__What is required__:
Exclude the pictures, then copy word for word the lines running from the beginning of the records through the line with "red spinning top: [47,225,100,277]".
::: Data provided
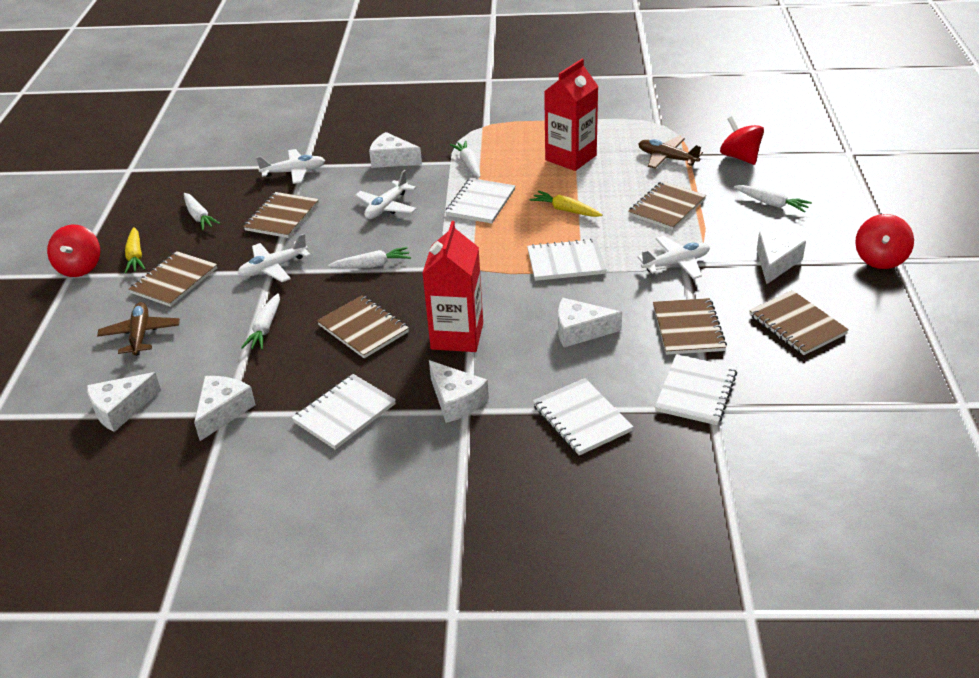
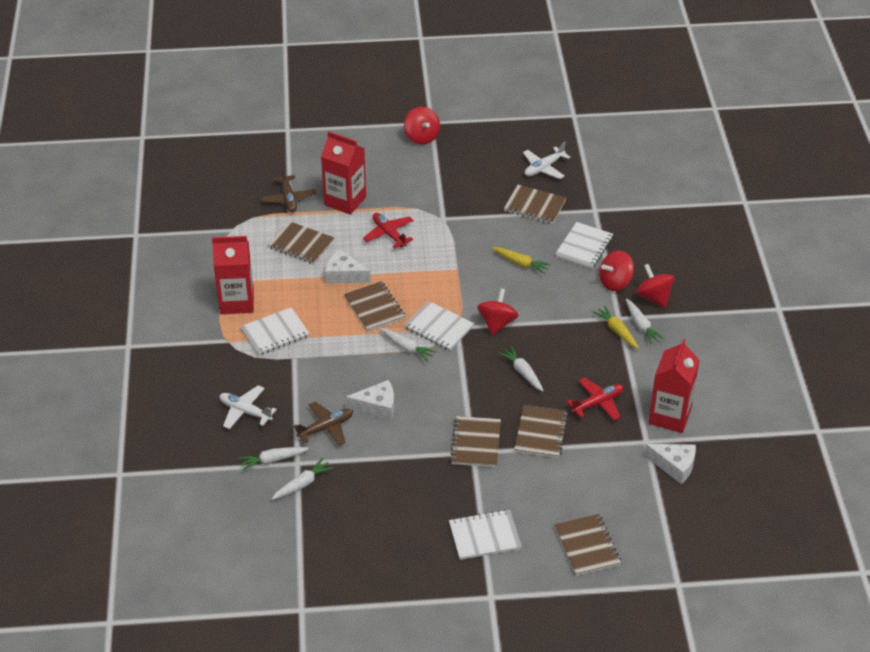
red carton: [422,221,483,352] [544,59,599,171] = 2 -> [212,236,254,314] [321,131,366,215] [648,339,700,433] = 3
red plane: none = 0 -> [363,213,414,249] [567,377,623,420] = 2
red spinning top: [47,225,100,277] [720,116,764,165] [855,214,914,269] = 3 -> [404,107,440,145] [477,288,519,335] [599,250,634,291] [636,264,675,308] = 4
white cheese: [87,372,161,432] [194,376,256,441] [369,132,422,168] [429,360,489,423] [558,298,622,347] [757,231,806,284] = 6 -> [325,249,371,284] [345,380,394,420] [644,444,696,484] = 3
white notebook: [292,374,396,450] [445,178,515,224] [527,238,607,281] [533,378,633,456] [655,354,737,425] = 5 -> [240,307,310,356] [404,301,474,351] [449,509,522,560] [555,222,613,269] = 4
white plane: [238,234,311,282] [256,149,325,184] [355,170,417,219] [637,236,710,279] = 4 -> [220,385,277,429] [523,142,571,179] = 2

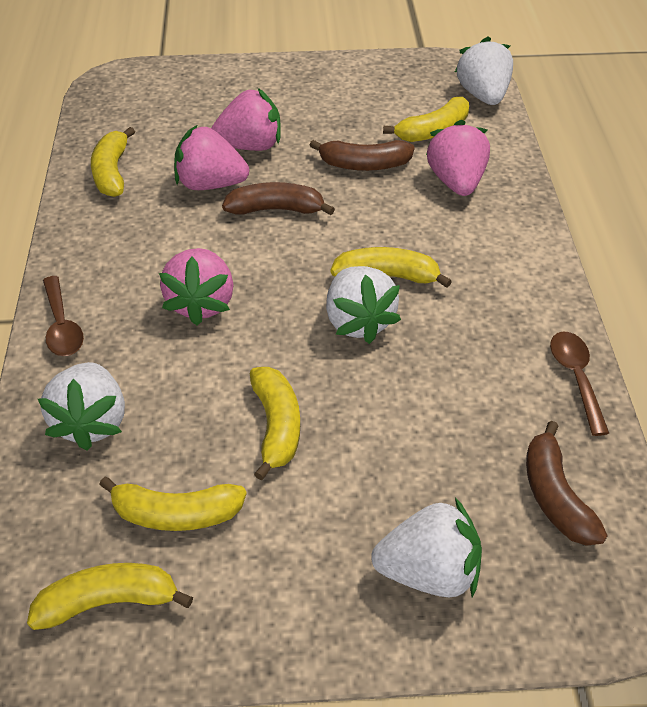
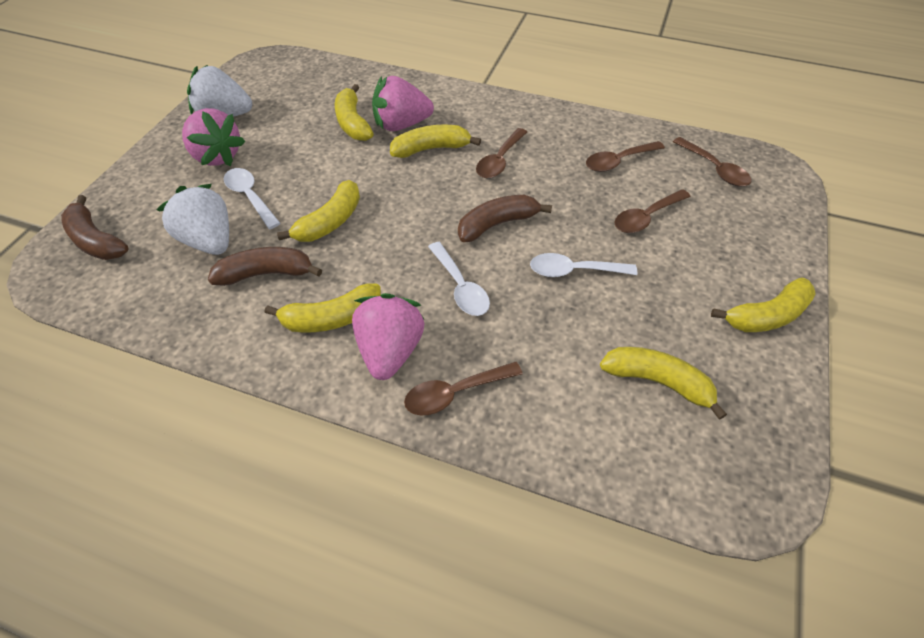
brown spoon: [43,276,84,356] [550,332,609,436] = 2 -> [404,362,523,415] [476,128,527,178] [586,141,665,172] [614,189,691,233] [673,137,752,186] = 5
pink strawberry: [159,248,234,326] [174,124,249,190] [211,88,281,151] [426,120,490,196] = 4 -> [182,108,246,166] [352,293,425,380] [372,76,434,131] = 3
white spoon: none = 0 -> [224,168,281,229] [428,242,490,316] [530,253,637,277] = 3
white strawberry: [38,362,125,451] [326,266,401,344] [371,498,482,597] [455,36,513,105] = 4 -> [156,184,229,255] [187,65,252,117] = 2

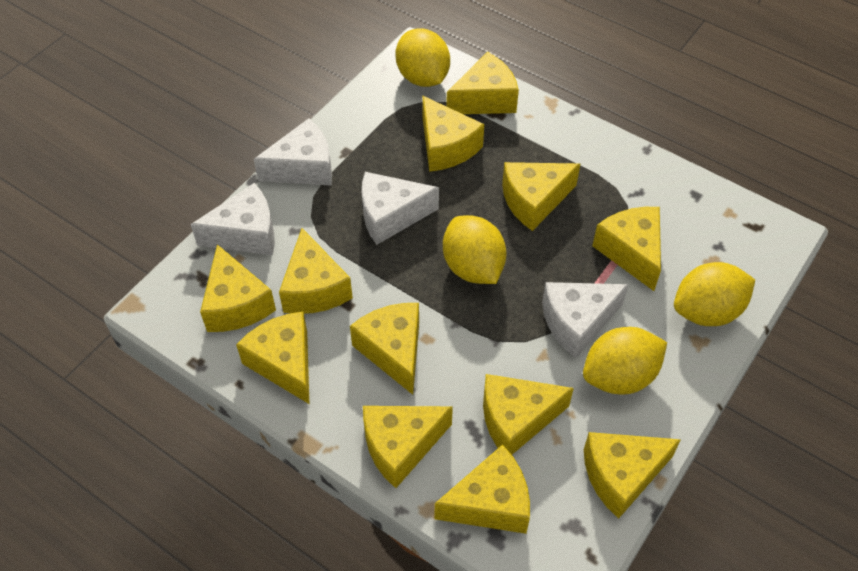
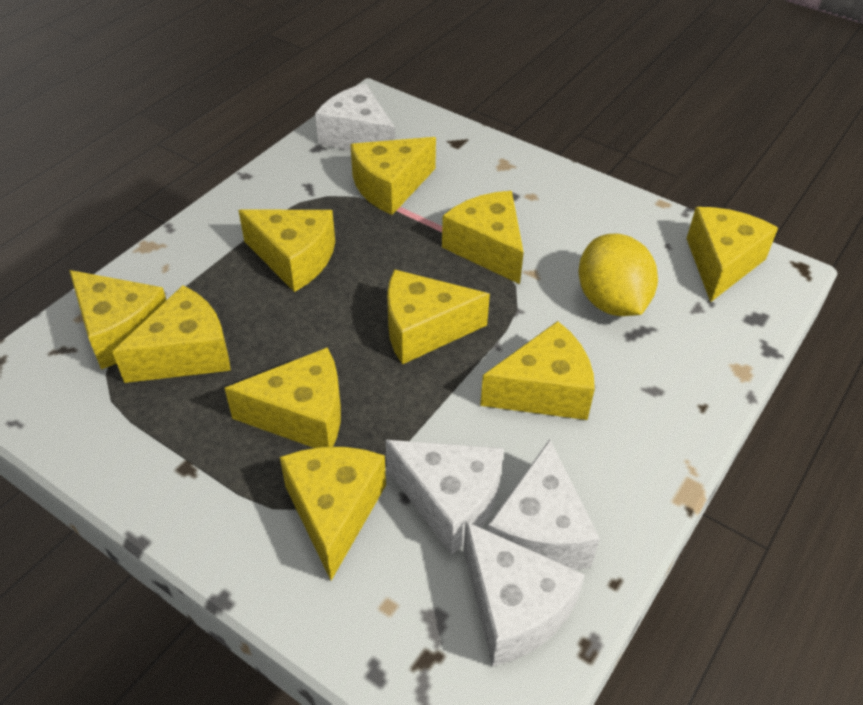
yellow cheese: [200,244,276,332] [236,312,309,404] [279,228,353,314] [350,303,419,395] [363,406,453,488] [422,95,484,172] [435,444,530,534] [446,52,519,114] [483,374,574,455] [502,162,580,231] [584,432,681,519] [592,207,661,291] = 12 -> [69,270,166,369] [112,285,231,383] [225,347,341,448] [238,209,335,292] [280,447,386,580] [350,137,436,215] [387,269,490,364] [442,191,524,284] [480,321,595,420] [686,207,778,302] = 10
yellow lemon: [395,28,450,87] [443,215,506,284] [583,327,667,395] [674,262,755,326] = 4 -> [579,233,658,316] = 1

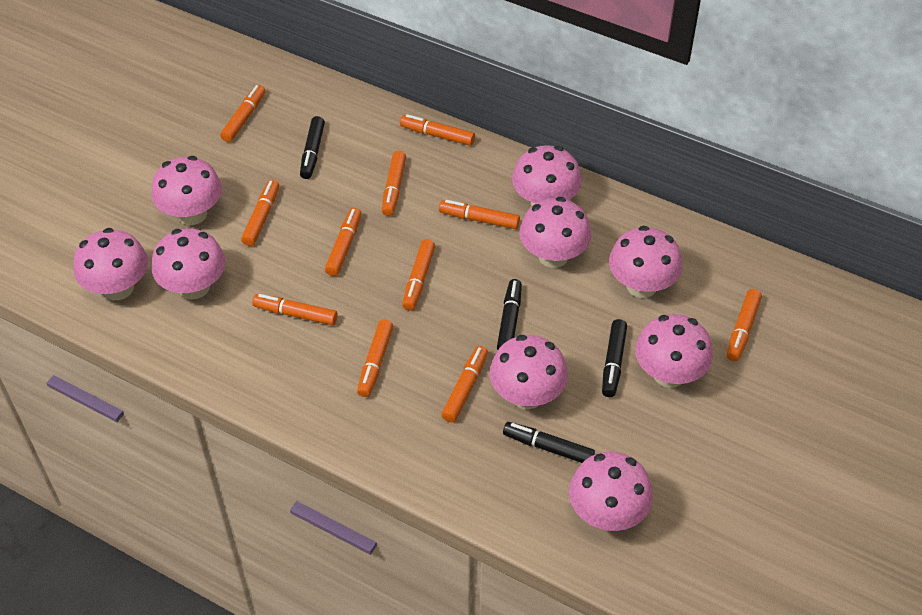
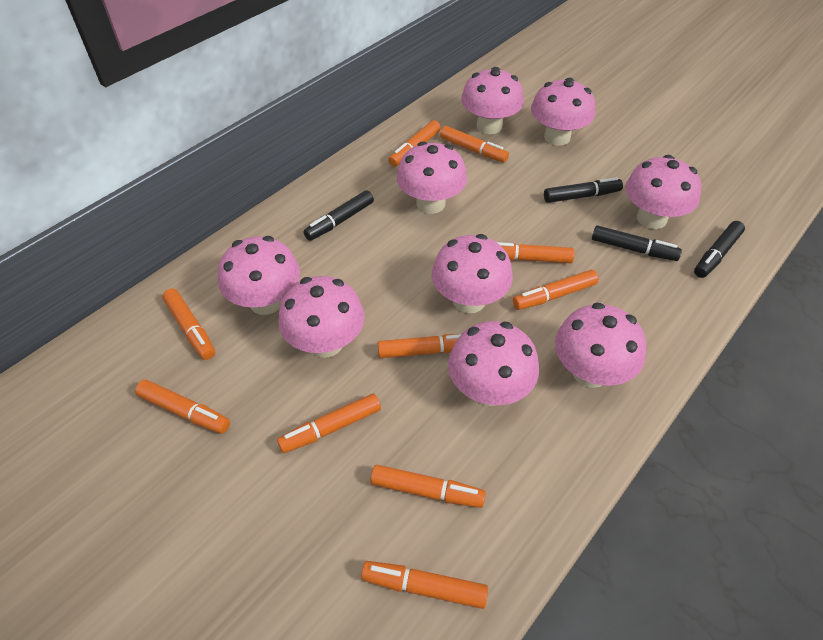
orange marker: [220,85,265,142] [241,180,279,246] [252,294,338,326] [325,208,361,276] [357,319,393,397] [382,151,406,216] [400,114,475,146] [402,239,435,311] [439,200,520,229] [441,346,488,422] [727,289,762,361] = 11 -> [135,380,230,434] [162,289,215,360] [277,394,381,453] [361,561,488,609] [371,465,486,508] [378,334,461,358] [388,120,441,167] [440,126,509,163] [497,242,575,263] [513,270,599,310] = 10

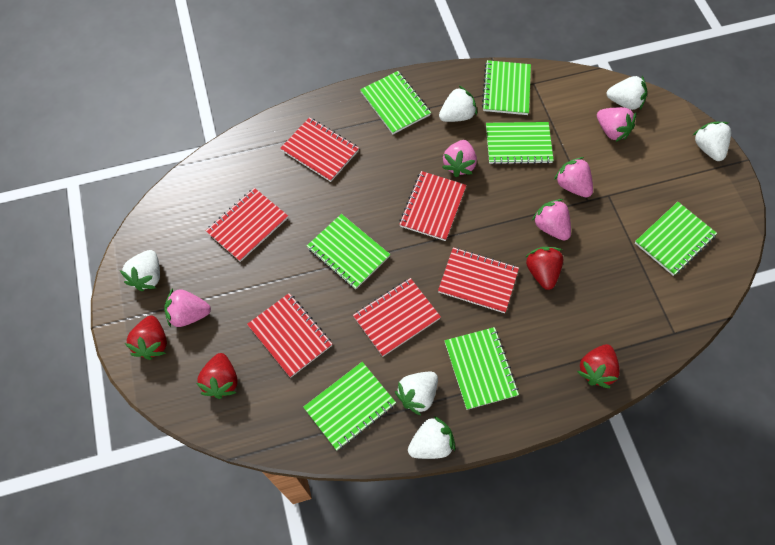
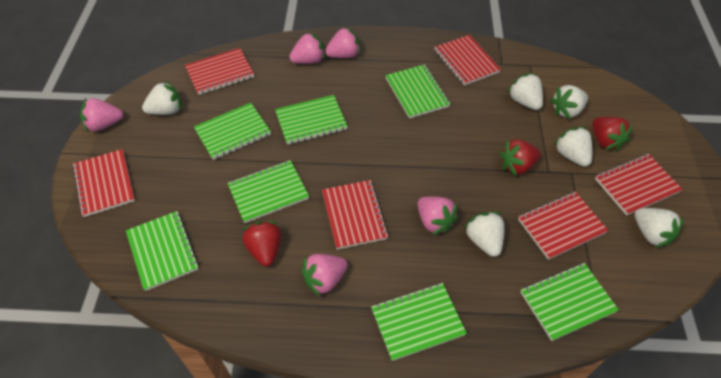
red strawberry: [125,316,167,360] [196,353,238,399] [526,247,563,290] [577,344,620,388] = 4 -> [242,221,281,267] [500,140,541,176] [592,117,633,151] = 3

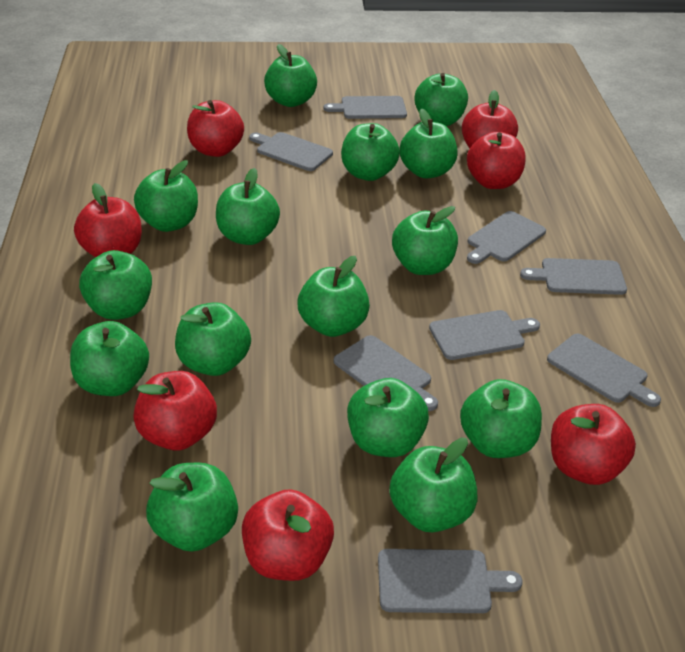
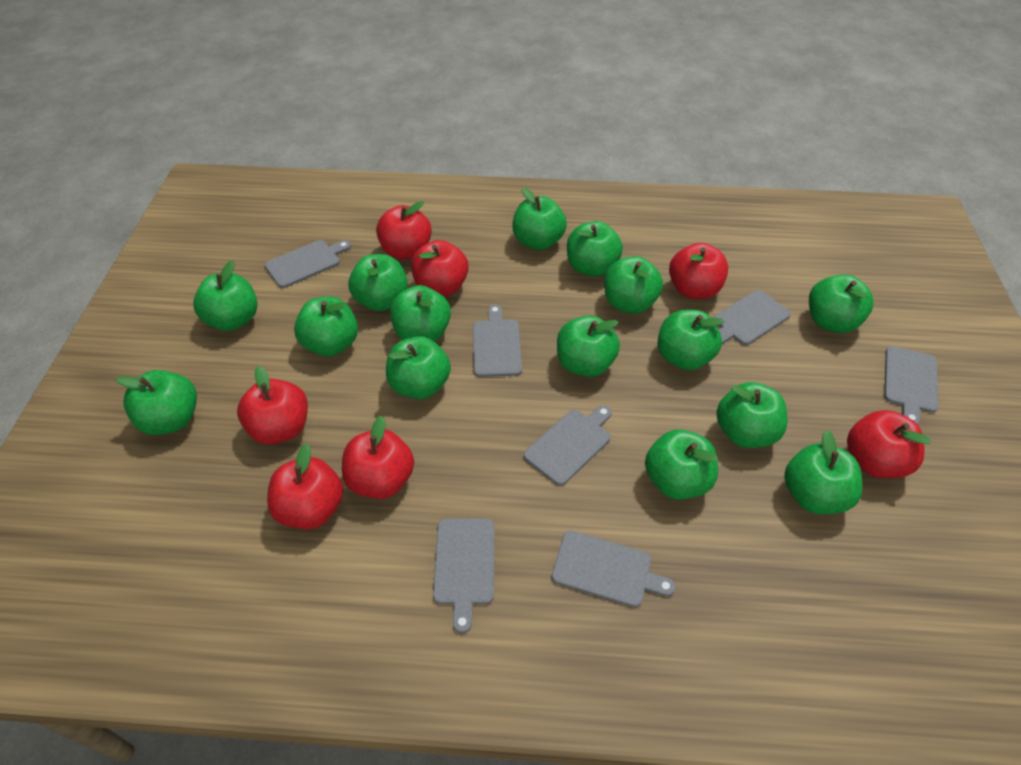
grey cutting board: [249,132,333,171] [324,96,407,119] [334,335,438,411] [378,549,523,613] [429,310,540,360] [467,211,546,264] [520,258,627,295] [547,334,661,407] = 8 -> [265,240,351,288] [433,519,495,633] [473,305,522,377] [524,405,612,486] [552,530,675,607] [714,290,791,345] [884,346,938,424] = 7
::::::
__Response area__:
red carton: [422,221,483,352] [544,59,599,171] = 2 -> [212,236,254,314] [321,131,366,215] [648,339,700,433] = 3
red plane: none = 0 -> [363,213,414,249] [567,377,623,420] = 2
red spinning top: [47,225,100,277] [720,116,764,165] [855,214,914,269] = 3 -> [404,107,440,145] [477,288,519,335] [599,250,634,291] [636,264,675,308] = 4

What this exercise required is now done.